=== WHAT THE TASK REQUIRES ===
Search the records below for the string "moved" and copy each line where it turns up.

=== THE DATA ===

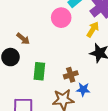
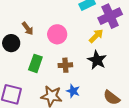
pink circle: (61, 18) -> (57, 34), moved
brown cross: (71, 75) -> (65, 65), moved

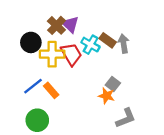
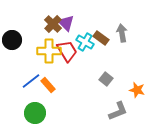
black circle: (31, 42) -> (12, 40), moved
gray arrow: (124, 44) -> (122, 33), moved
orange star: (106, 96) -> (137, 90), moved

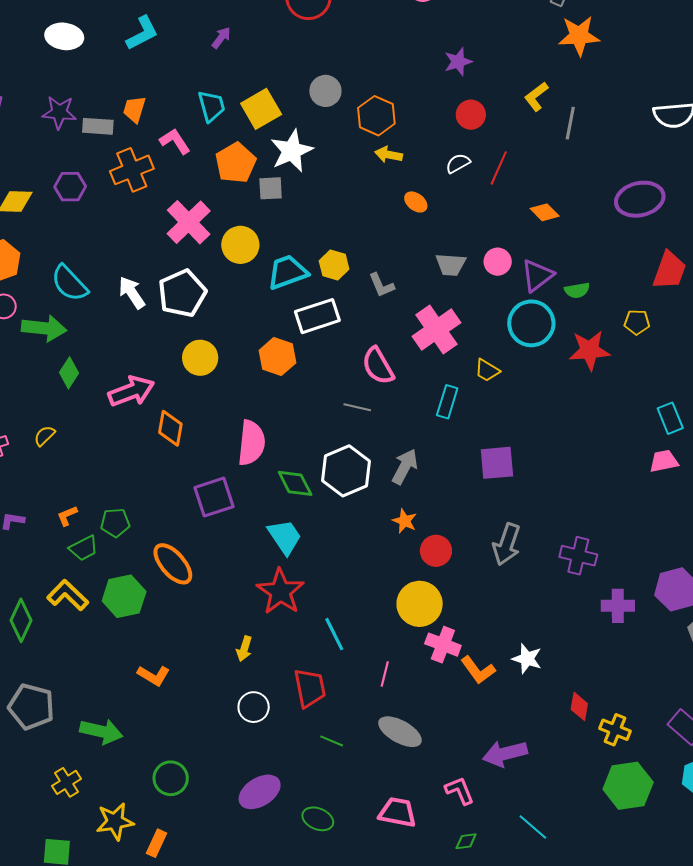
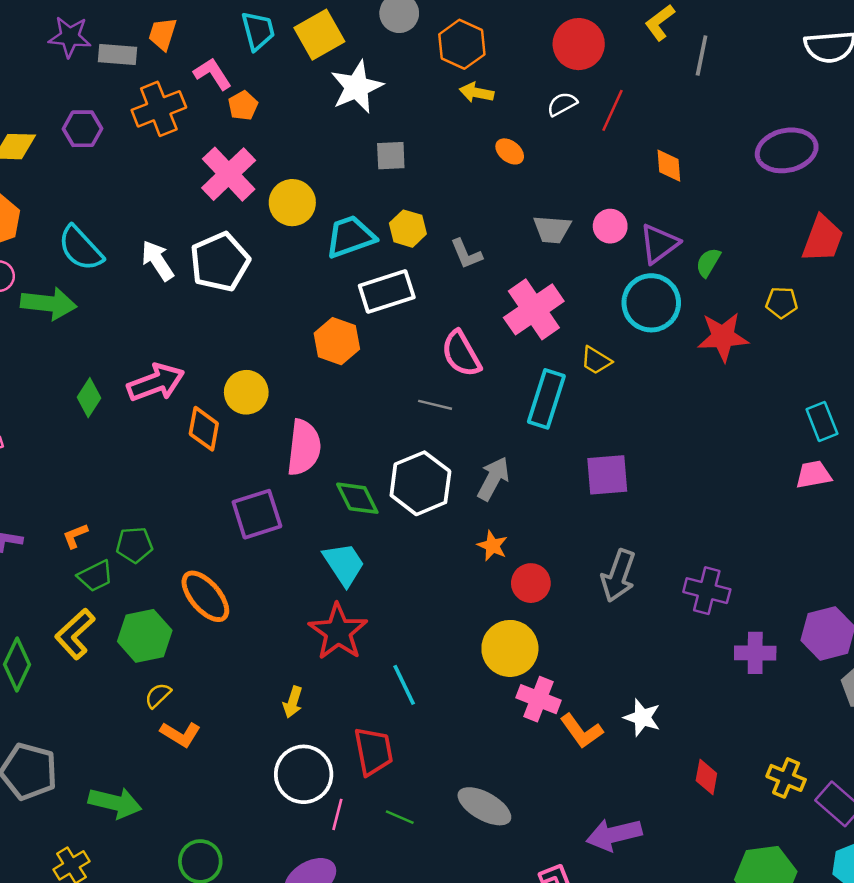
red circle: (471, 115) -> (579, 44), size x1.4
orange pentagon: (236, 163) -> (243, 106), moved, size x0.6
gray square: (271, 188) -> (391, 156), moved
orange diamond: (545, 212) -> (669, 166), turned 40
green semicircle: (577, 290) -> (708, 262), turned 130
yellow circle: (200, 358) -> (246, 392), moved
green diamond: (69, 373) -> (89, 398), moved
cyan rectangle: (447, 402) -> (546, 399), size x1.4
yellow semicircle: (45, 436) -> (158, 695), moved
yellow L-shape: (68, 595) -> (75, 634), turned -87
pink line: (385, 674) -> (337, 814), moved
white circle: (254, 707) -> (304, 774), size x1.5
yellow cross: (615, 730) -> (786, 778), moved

=== COMPLETED EXERCISE ===
pink circle: (61, 18) -> (57, 34), moved
brown cross: (71, 75) -> (65, 65), moved
black circle: (31, 42) -> (12, 40), moved
gray arrow: (124, 44) -> (122, 33), moved
orange star: (106, 96) -> (137, 90), moved
orange pentagon: (236, 163) -> (243, 106), moved, size x0.6
gray square: (271, 188) -> (391, 156), moved
yellow circle: (200, 358) -> (246, 392), moved
green diamond: (69, 373) -> (89, 398), moved
yellow semicircle: (45, 436) -> (158, 695), moved
pink line: (385, 674) -> (337, 814), moved
yellow cross: (615, 730) -> (786, 778), moved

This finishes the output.